_DIRECTIONS FOR THIS TASK_.
Look below for the line containing "camera: 90 degrees left, 25 degrees down", then write out that line and every line after it to the end, exactly, minus the pictures.

_DATASET RECORDS_.
[Start of Attachment]

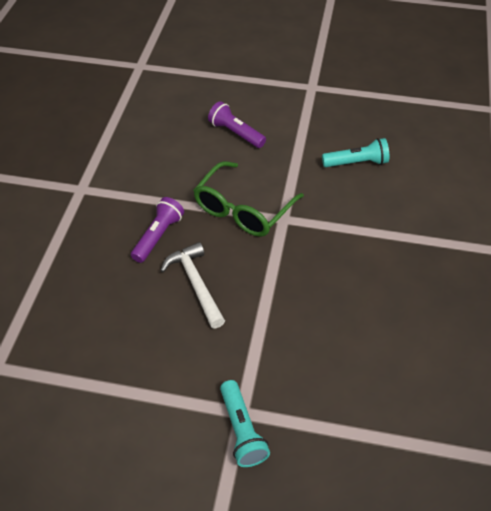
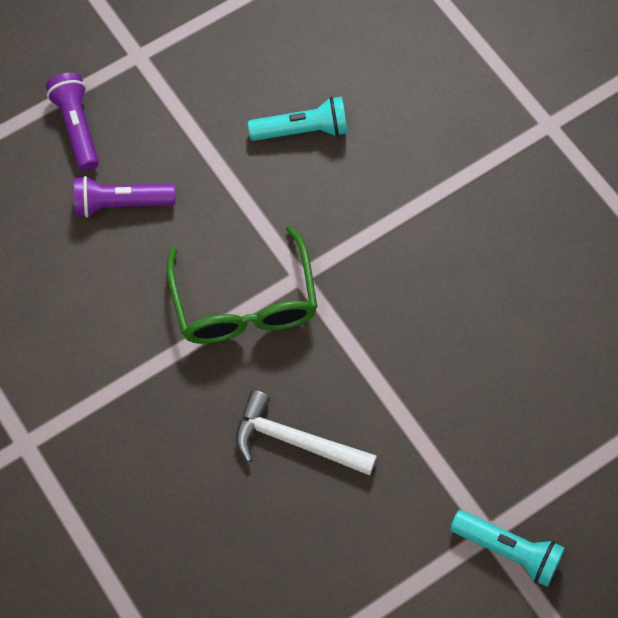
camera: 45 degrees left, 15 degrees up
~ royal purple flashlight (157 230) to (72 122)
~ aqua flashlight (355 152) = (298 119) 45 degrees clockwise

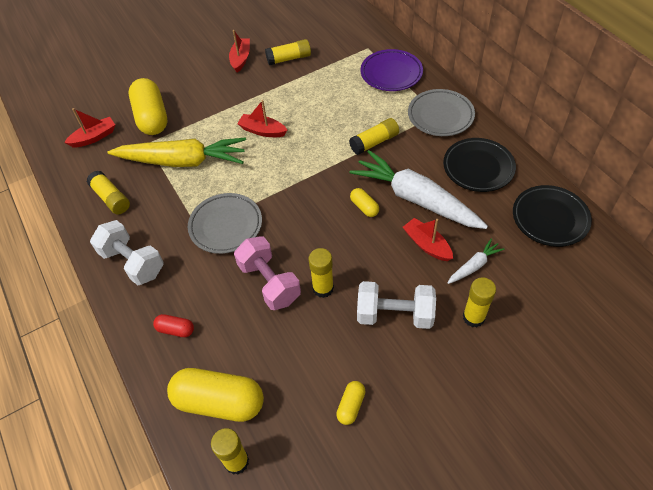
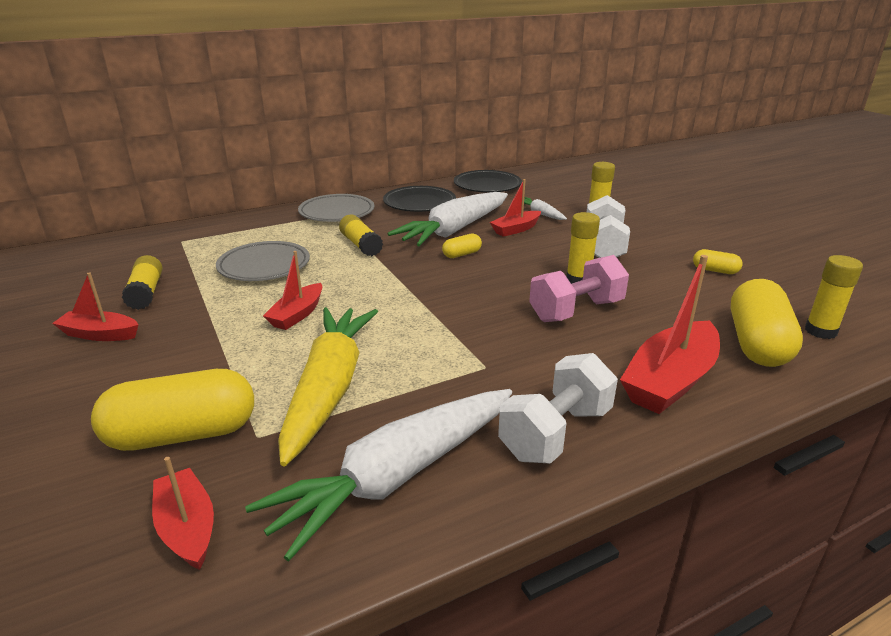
camera: 90 degrees left, 25 degrees down
- royal purple plate (391 70)
~ gray plate (225 223) to (263 261)
~ bright yellow glue stick (108 192) to pure white root vegetable (378 475)
~ crimson pill shape (173 325) to crimson toy boat (670 334)

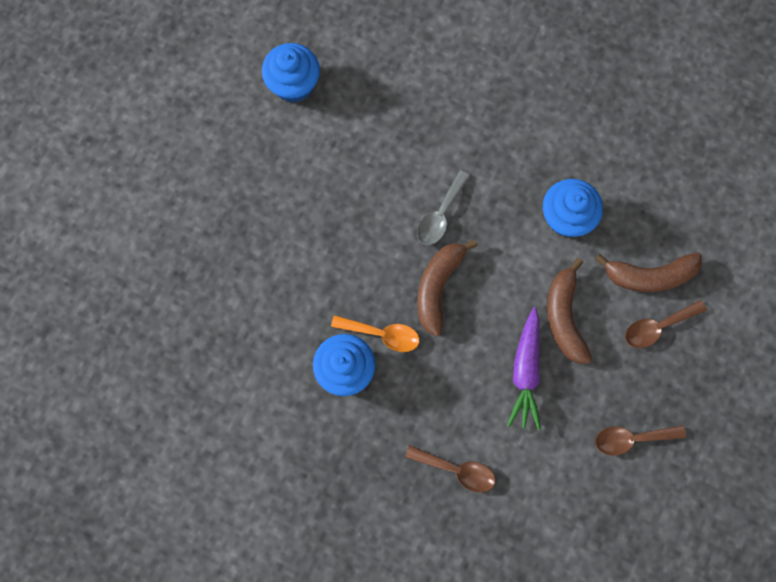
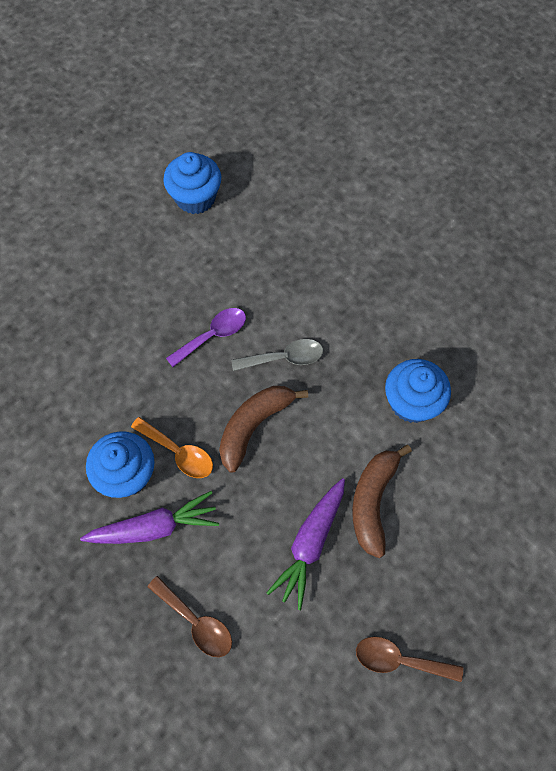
camera: 20 degrees right, 10 degrees down
- russet banana fruit (648 272)
- russet tablespoon (666 324)
+ royal purple root vegetable (149 517)
+ royal purple tablespoon (206 337)
~ gray tablespoon (443 207) = (277 355) 150 degrees counterclockwise

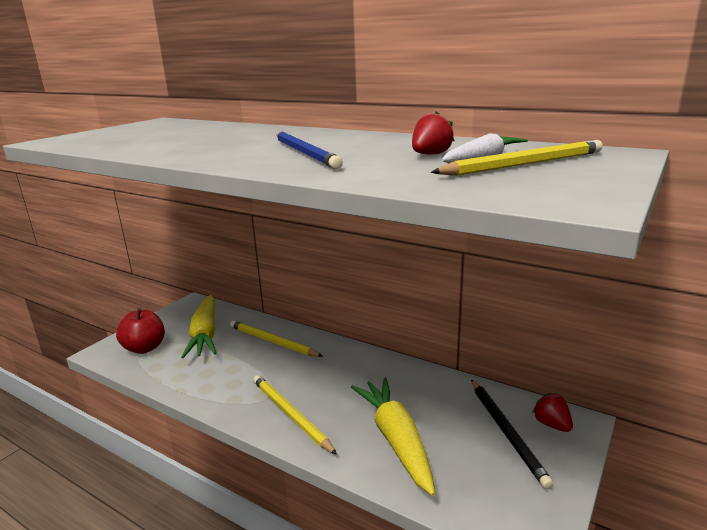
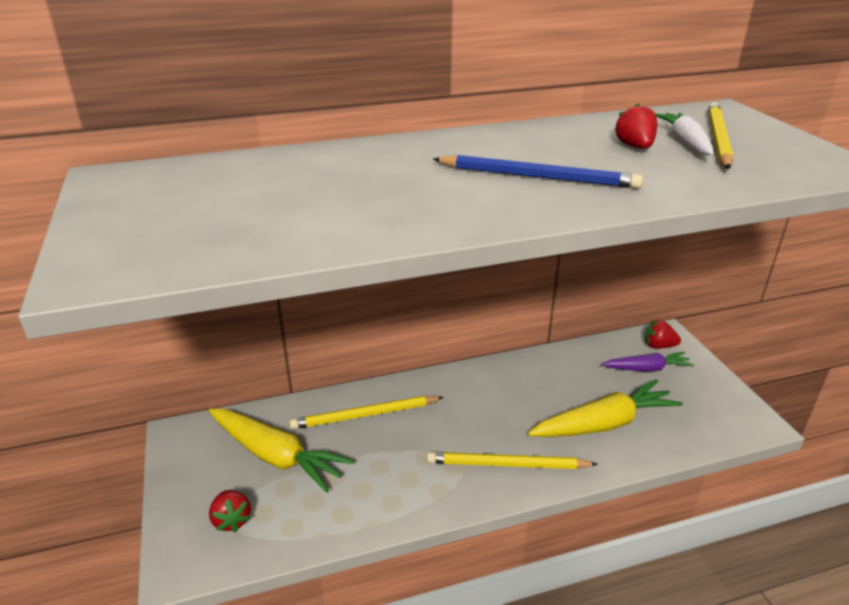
camera: 50 degrees left, 10 degrees up
~ crimson apple (140 331) to crimson strawberry (230 511)
~ jet-black wooden pencil (512 434) to royal purple root vegetable (648 362)
~ bright yellow root vegetable (393 437) = (605 408) 135 degrees clockwise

[End of Attachment]

_EXERCISE ANSWER_.
camera: 90 degrees left, 25 degrees down
- royal purple plate (391 70)
~ gray plate (225 223) to (263 261)
~ bright yellow glue stick (108 192) to pure white root vegetable (378 475)
~ crimson pill shape (173 325) to crimson toy boat (670 334)

camera: 20 degrees right, 10 degrees down
- russet banana fruit (648 272)
- russet tablespoon (666 324)
+ royal purple root vegetable (149 517)
+ royal purple tablespoon (206 337)
~ gray tablespoon (443 207) = (277 355) 150 degrees counterclockwise

camera: 50 degrees left, 10 degrees up
~ crimson apple (140 331) to crimson strawberry (230 511)
~ jet-black wooden pencil (512 434) to royal purple root vegetable (648 362)
~ bright yellow root vegetable (393 437) = (605 408) 135 degrees clockwise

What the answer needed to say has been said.